▶ [Records from a dataset]

##############################

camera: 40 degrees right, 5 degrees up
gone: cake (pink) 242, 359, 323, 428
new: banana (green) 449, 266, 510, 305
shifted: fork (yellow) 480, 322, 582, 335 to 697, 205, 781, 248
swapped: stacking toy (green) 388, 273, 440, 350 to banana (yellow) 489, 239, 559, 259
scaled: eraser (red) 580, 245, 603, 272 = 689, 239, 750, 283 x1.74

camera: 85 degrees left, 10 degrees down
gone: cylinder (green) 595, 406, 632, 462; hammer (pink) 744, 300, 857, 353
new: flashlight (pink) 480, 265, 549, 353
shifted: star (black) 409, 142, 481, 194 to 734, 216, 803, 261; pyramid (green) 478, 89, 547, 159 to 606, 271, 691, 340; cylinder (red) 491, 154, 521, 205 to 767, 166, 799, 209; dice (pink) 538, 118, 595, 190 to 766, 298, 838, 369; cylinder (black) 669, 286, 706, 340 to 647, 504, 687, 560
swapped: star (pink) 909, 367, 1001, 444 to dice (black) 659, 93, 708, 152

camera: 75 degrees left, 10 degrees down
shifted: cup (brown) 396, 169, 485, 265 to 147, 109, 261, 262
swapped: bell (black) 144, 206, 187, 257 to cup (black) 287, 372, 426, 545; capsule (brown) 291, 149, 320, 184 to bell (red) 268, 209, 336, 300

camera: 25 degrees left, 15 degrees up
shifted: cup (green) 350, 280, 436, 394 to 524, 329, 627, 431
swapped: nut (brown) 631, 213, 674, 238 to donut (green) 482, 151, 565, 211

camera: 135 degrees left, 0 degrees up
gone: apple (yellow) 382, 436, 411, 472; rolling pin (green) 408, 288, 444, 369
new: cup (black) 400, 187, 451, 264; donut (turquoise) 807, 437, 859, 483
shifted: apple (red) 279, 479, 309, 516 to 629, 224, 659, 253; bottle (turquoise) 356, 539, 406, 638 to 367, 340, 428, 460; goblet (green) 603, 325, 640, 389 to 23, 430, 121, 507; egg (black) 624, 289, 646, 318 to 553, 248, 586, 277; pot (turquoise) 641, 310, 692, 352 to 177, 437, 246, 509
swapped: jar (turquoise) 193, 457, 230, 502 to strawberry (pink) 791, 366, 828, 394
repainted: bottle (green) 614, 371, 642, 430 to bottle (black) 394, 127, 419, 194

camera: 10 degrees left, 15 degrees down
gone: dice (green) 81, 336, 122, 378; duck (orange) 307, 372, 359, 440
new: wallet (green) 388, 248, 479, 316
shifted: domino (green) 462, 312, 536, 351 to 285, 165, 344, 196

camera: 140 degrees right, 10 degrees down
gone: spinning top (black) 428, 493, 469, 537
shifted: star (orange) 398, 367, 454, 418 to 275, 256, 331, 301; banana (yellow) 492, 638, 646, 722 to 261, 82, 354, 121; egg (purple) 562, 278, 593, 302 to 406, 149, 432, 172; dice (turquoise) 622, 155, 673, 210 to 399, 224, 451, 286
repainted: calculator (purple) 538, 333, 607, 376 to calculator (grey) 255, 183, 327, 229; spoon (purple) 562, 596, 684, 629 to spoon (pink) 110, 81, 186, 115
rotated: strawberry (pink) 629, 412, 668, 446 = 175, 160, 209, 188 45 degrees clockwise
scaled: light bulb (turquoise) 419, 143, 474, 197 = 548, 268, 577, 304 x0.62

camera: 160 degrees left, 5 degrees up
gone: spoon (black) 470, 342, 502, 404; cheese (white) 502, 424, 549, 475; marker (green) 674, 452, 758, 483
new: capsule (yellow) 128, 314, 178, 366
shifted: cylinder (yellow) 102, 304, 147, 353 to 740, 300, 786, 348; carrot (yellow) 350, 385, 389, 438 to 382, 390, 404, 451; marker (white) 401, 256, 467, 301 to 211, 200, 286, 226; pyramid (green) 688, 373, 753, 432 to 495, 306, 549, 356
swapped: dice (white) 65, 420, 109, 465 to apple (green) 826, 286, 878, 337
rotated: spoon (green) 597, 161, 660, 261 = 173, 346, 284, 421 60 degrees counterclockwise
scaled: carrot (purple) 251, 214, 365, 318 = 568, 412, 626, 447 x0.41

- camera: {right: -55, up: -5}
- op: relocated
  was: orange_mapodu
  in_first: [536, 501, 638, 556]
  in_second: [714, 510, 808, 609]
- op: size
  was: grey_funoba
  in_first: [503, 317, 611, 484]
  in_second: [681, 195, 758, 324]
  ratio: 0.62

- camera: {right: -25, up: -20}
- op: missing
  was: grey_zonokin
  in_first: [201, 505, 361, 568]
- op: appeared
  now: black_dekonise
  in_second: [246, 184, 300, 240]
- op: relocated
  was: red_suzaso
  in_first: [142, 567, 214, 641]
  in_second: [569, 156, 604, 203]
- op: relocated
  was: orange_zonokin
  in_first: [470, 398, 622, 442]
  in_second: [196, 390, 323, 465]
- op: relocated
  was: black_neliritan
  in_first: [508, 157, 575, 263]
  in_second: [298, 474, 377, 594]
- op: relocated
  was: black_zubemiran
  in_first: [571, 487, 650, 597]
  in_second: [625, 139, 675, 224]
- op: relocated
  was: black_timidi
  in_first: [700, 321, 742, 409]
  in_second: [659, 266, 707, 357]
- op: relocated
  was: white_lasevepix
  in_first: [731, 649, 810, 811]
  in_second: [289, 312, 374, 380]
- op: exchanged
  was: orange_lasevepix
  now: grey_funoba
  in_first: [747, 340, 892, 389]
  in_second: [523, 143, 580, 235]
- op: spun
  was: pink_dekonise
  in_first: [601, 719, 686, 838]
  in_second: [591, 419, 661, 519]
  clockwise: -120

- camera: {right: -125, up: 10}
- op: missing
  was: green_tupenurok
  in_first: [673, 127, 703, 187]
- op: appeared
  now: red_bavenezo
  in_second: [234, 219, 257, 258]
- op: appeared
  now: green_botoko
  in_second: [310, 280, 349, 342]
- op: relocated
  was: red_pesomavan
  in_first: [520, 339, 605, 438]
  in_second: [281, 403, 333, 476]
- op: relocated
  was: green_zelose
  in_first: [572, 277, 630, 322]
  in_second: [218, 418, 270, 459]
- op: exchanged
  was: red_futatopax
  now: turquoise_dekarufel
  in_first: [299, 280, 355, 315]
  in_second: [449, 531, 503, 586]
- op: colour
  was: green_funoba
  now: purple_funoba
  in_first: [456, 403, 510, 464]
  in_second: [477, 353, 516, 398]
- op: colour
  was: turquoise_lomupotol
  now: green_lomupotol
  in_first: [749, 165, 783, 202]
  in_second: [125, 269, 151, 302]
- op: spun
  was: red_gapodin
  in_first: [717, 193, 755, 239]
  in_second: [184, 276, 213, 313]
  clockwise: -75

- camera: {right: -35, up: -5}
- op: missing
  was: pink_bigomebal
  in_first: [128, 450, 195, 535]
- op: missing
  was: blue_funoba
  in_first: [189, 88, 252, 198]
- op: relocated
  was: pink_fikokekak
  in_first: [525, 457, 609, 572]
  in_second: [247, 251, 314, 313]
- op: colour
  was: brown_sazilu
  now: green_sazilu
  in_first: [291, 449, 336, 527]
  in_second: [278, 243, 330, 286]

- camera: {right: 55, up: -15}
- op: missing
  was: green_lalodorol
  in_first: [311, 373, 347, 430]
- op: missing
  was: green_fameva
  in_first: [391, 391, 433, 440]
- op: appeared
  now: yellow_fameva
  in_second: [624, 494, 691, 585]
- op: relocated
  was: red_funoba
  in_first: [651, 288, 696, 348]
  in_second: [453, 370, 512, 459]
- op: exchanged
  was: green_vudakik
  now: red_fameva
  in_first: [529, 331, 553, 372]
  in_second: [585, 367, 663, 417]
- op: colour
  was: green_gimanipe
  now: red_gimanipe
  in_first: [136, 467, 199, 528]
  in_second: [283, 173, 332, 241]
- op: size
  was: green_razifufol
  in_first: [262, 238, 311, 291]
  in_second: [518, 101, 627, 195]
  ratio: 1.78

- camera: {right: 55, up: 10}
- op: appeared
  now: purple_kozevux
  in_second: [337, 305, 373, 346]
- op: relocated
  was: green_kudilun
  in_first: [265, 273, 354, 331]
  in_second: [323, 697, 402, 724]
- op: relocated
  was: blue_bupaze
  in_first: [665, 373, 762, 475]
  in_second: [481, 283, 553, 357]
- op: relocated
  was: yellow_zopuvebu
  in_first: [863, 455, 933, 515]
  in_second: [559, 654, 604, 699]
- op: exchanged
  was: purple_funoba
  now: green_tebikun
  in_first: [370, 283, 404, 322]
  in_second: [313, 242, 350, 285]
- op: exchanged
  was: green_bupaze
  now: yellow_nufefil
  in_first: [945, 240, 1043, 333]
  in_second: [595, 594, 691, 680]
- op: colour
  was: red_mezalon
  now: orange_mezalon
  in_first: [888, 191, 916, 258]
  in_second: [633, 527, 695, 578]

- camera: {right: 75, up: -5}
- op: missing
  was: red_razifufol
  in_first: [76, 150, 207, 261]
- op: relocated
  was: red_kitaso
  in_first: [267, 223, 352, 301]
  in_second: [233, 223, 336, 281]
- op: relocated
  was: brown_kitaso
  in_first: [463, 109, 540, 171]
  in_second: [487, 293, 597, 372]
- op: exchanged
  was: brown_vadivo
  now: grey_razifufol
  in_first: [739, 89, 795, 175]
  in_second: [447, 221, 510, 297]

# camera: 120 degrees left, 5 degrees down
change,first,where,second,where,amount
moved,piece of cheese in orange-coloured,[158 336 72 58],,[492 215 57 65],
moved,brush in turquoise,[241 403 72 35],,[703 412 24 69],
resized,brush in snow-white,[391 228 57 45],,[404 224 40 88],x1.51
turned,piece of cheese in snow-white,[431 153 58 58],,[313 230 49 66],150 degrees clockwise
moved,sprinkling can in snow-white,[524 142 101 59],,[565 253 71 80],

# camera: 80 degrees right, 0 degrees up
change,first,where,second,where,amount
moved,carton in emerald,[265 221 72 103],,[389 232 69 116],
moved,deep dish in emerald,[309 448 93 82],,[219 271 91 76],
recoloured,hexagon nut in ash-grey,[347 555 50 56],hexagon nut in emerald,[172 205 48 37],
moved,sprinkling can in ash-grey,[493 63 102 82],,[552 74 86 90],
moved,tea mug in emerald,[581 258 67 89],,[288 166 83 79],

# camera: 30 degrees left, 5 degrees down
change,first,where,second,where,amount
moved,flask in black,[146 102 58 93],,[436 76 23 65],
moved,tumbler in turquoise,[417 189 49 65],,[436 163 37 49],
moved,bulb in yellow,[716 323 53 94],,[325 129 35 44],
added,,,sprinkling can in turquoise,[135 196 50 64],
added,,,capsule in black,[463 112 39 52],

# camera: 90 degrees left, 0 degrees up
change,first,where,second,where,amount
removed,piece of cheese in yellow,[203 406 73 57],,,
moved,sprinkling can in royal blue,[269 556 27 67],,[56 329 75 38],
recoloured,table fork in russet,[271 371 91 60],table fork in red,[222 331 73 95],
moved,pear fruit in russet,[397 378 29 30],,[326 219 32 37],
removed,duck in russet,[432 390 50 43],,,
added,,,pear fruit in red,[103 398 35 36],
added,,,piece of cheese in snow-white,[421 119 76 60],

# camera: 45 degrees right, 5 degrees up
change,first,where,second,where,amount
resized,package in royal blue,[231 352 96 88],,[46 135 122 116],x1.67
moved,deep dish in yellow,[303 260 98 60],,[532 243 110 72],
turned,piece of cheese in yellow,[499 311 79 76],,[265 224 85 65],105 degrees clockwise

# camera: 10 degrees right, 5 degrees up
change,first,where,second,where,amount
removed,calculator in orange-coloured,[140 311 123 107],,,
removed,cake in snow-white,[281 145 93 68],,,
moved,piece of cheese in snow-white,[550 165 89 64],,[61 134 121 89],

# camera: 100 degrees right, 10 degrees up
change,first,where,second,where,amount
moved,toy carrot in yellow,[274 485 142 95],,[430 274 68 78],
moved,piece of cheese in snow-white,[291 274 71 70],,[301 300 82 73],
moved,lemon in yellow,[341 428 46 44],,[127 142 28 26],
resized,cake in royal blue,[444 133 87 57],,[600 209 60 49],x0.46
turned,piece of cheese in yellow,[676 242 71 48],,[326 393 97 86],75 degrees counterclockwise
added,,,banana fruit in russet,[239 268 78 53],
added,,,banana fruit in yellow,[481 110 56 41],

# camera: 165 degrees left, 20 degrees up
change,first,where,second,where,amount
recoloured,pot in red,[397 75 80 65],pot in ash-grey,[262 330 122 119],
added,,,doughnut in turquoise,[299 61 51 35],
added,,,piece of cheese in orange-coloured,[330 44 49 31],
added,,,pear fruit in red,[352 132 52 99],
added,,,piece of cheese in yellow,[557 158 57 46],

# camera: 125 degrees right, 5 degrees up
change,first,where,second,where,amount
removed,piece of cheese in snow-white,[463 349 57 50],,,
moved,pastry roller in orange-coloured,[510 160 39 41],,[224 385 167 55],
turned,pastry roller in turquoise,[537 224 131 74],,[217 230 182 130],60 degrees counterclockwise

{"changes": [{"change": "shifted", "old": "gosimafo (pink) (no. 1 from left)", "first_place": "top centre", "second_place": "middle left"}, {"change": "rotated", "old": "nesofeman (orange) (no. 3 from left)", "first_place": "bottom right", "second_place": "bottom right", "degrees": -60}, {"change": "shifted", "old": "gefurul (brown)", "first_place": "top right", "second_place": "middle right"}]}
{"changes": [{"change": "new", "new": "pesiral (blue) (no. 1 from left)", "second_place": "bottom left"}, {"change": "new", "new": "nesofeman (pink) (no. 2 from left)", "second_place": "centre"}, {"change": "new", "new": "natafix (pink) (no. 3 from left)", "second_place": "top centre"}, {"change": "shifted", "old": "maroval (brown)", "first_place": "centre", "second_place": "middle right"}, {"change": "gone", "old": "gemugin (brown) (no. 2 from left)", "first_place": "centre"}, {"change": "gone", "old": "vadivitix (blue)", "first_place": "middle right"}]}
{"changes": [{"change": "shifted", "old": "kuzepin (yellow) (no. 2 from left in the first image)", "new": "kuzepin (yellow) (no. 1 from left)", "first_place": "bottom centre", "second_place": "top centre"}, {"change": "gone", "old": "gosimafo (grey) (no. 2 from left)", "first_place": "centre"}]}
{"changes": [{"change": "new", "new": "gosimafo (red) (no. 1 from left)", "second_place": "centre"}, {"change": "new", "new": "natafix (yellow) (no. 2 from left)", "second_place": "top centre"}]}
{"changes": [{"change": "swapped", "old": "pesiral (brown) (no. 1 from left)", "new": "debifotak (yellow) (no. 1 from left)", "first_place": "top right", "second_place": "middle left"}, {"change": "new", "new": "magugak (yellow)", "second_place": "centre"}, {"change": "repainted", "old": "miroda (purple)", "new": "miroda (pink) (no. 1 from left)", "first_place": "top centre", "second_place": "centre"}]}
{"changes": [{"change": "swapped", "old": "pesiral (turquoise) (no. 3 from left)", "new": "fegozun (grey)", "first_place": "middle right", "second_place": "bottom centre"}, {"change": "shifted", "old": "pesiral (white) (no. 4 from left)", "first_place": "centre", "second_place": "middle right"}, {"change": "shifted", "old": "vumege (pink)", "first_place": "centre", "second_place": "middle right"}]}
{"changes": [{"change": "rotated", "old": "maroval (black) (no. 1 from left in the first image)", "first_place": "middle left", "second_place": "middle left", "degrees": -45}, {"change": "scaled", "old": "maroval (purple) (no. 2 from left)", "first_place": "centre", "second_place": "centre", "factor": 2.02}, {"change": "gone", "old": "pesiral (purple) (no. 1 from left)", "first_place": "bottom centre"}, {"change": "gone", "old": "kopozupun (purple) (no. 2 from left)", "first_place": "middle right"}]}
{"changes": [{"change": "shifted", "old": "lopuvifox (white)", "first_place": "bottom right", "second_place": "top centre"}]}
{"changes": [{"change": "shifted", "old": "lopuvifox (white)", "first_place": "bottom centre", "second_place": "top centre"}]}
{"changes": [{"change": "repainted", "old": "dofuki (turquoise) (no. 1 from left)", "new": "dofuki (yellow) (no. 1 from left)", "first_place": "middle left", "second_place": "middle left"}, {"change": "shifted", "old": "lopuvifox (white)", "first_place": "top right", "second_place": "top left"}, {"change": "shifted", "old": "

##############################

Of all the lines above, tally those with the word "brush". Write the total only.

▶ [TASK ANSWER]
2